▶ _TO DO_:
Word for word, restate the lines of the listing from the one that holds "C5: none -> 100nF (N12, U3/RA4)" through the very last line, and nothing more.
--- SOURCE DATA ---
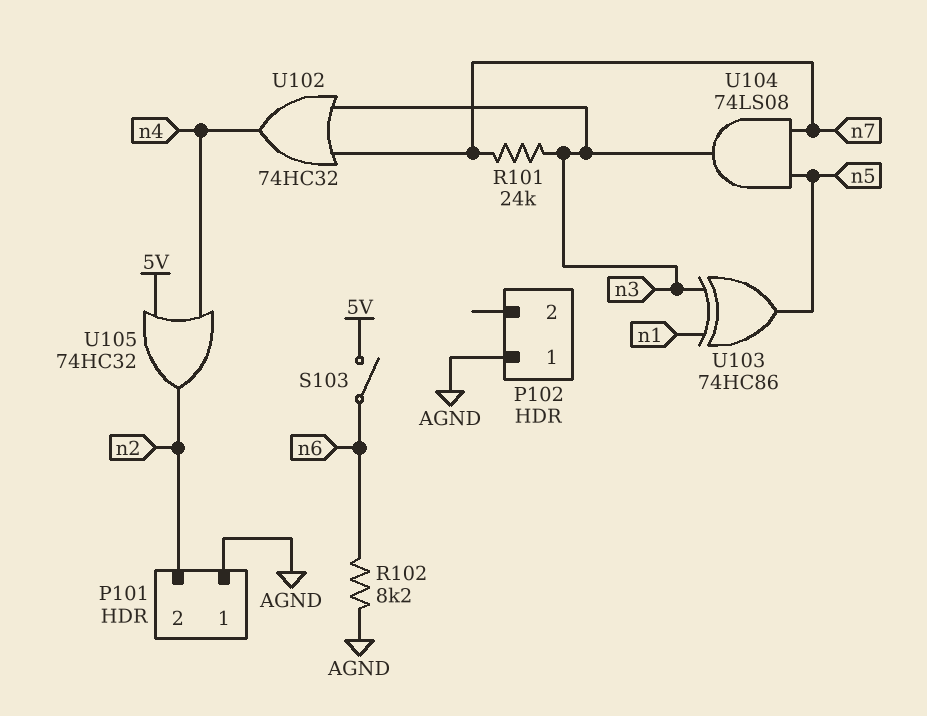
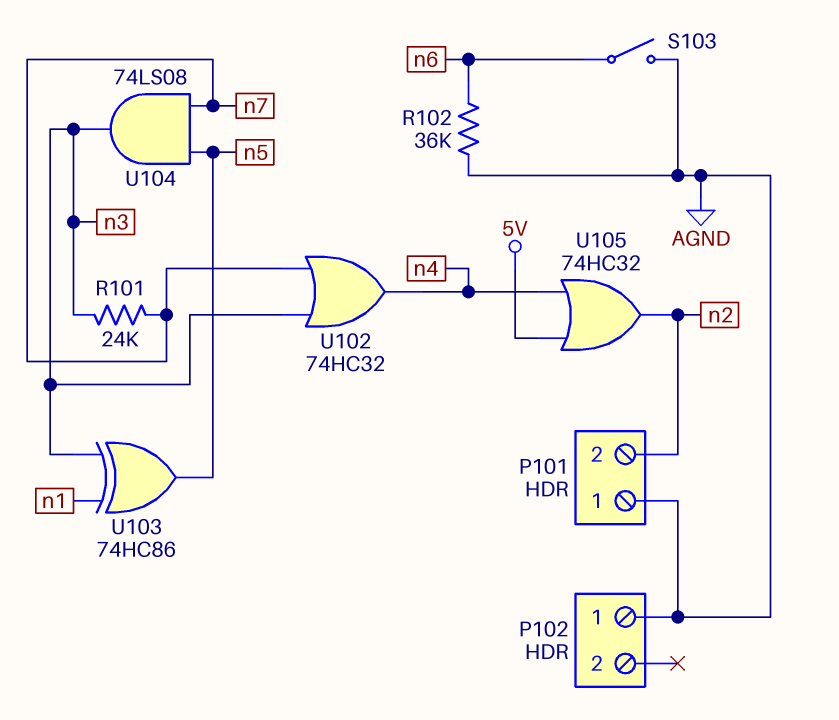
R102: 8.2k (AGND, n6) -> 36k (AGND, n6)
S103: switch (5V, n6) -> switch (AGND, n6)

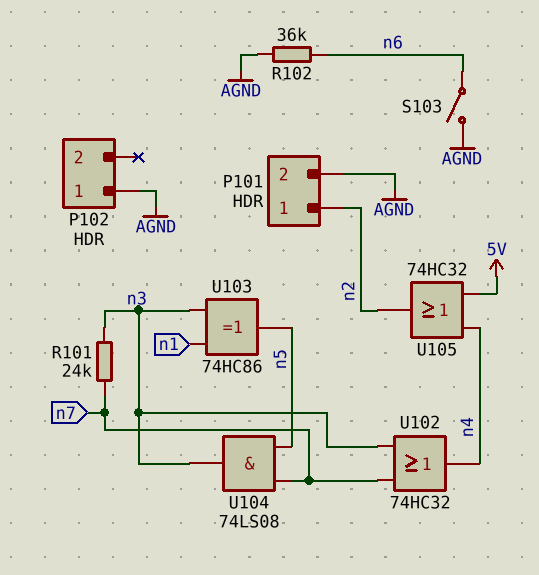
P101 pin 1: AGND -> n2
P101 pin 2: n2 -> AGND

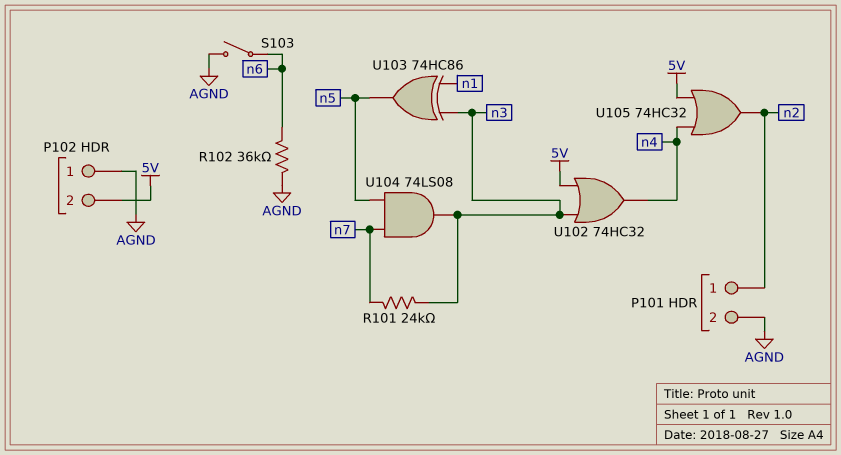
P102 pin 2: none -> 5V
U102: OR 74HC32 (in n3, in n7, out n4) -> OR 74HC32 (in 5V, in n3, out n4)

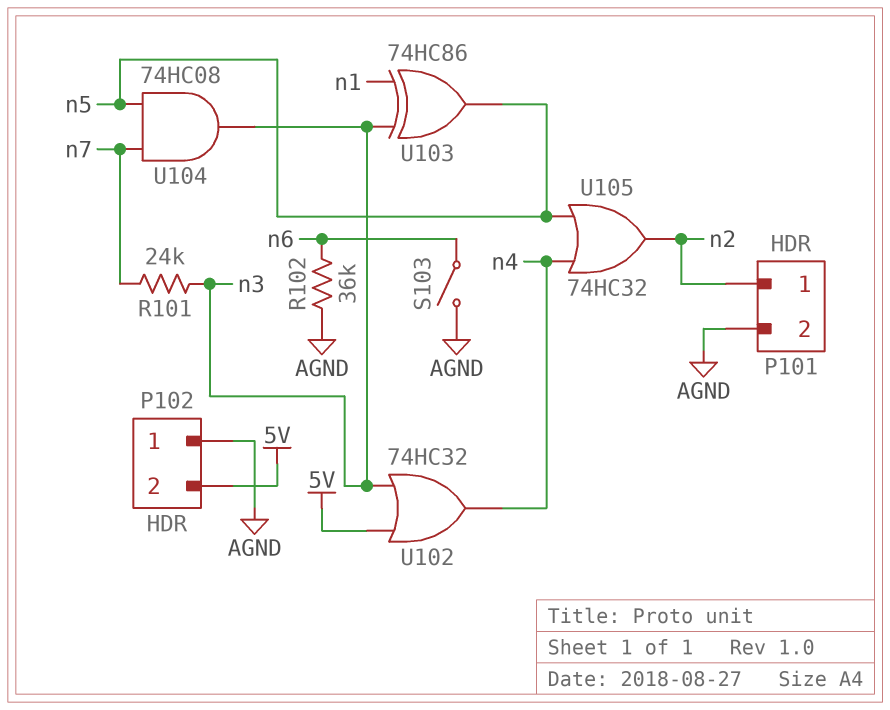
U104: AND 74LS08 (in n5, in n7, out n3) -> AND 74HC08 (in n5, in n7, out n3)
U105: OR 74HC32 (in 5V, in n4, out n2) -> OR 74HC32 (in n4, in n5, out n2)

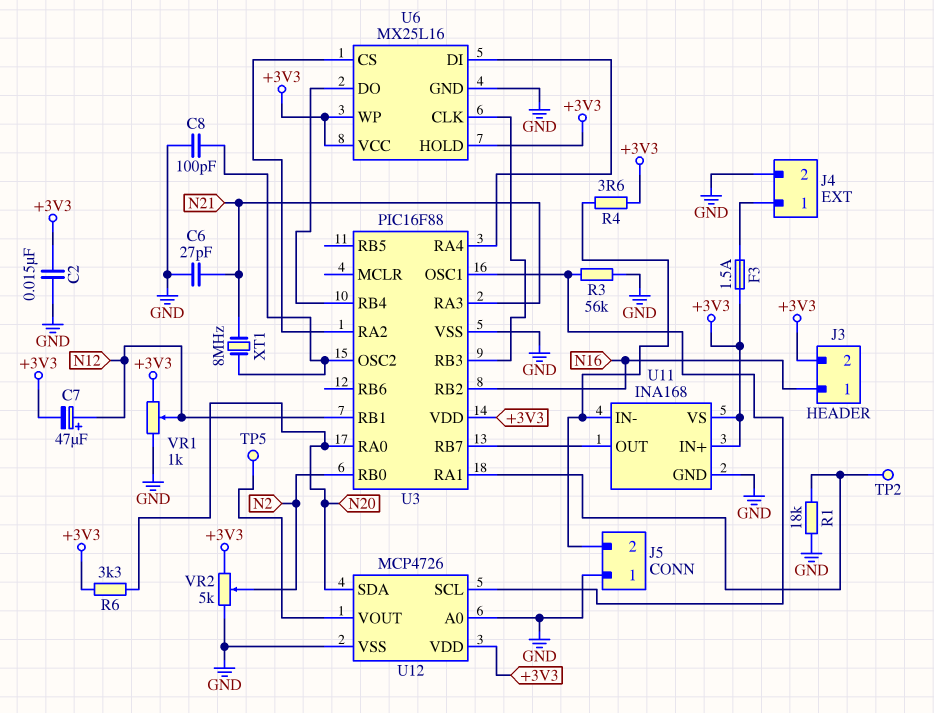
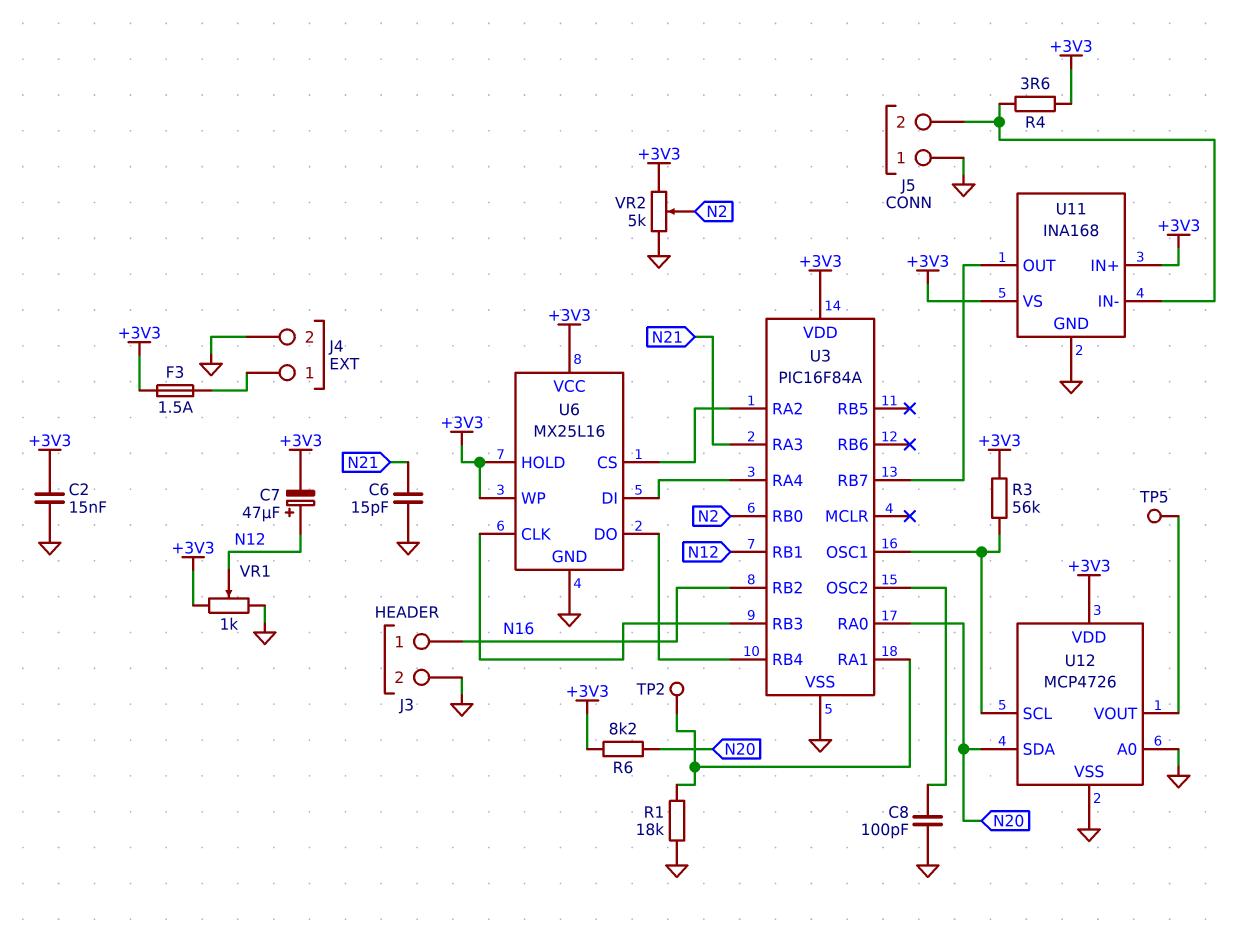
C6: 27pF (GND, N21) -> 15pF (GND, N21)
J3 pin 2: +3V3 -> GND
R3: 56k (GND, U3/OSC1) -> 56k (+3V3, U3/OSC1)
R6: 3.3k (+3V3, N20) -> 8.2k (+3V3, N20)
U3: PIC16F88 -> PIC16F84A
XT1: 8MHz (N21, U3/OSC2) -> none

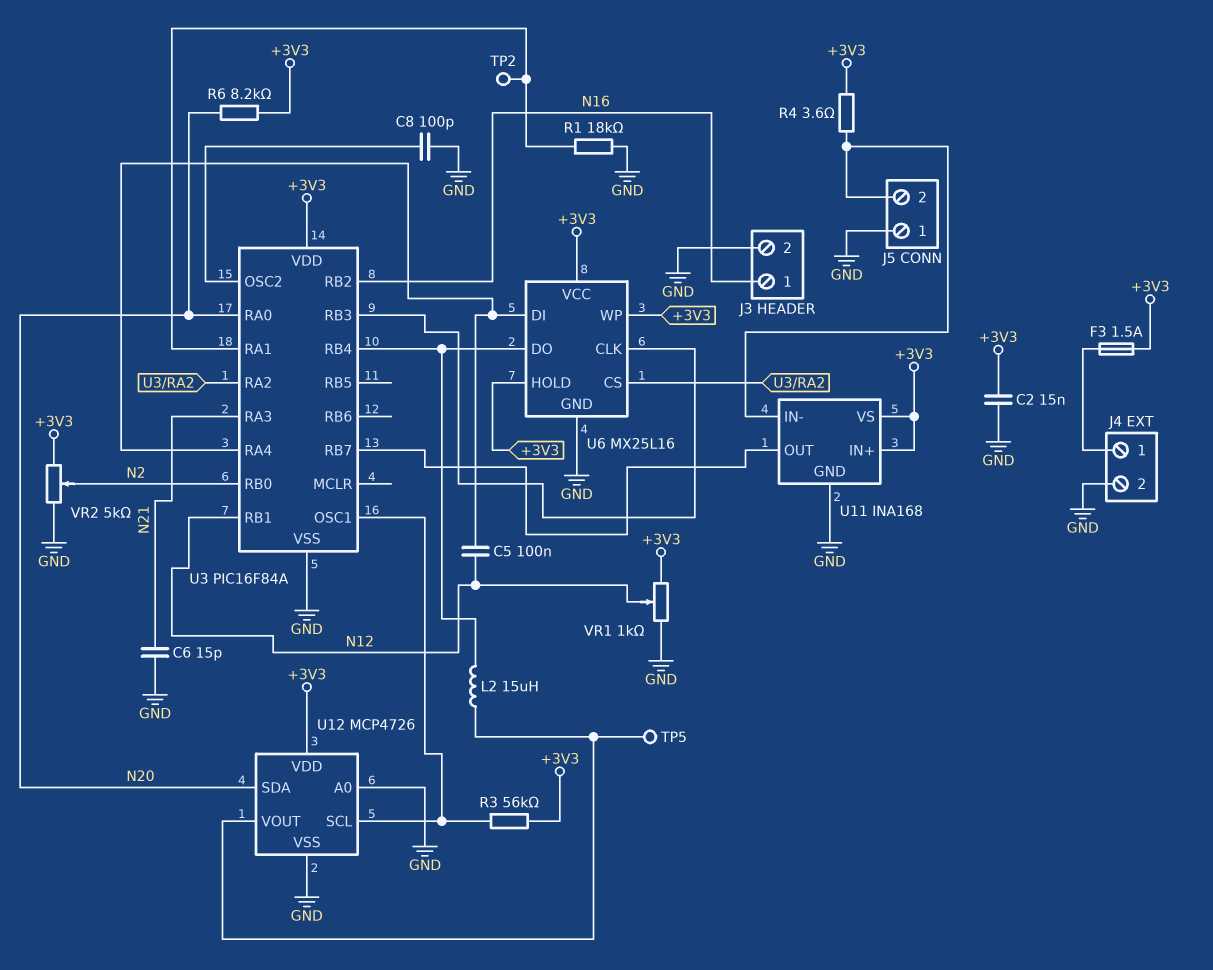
C5: none -> 100nF (N12, U3/RA4)
C7: 47uF (plus N12, minus +3V3) -> none
L2: none -> 15uH (U3/RB4, U12/VOUT)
---
▶ _REPLY TO THE EXERCISE_:
C5: none -> 100nF (N12, U3/RA4)
C7: 47uF (plus N12, minus +3V3) -> none
L2: none -> 15uH (U3/RB4, U12/VOUT)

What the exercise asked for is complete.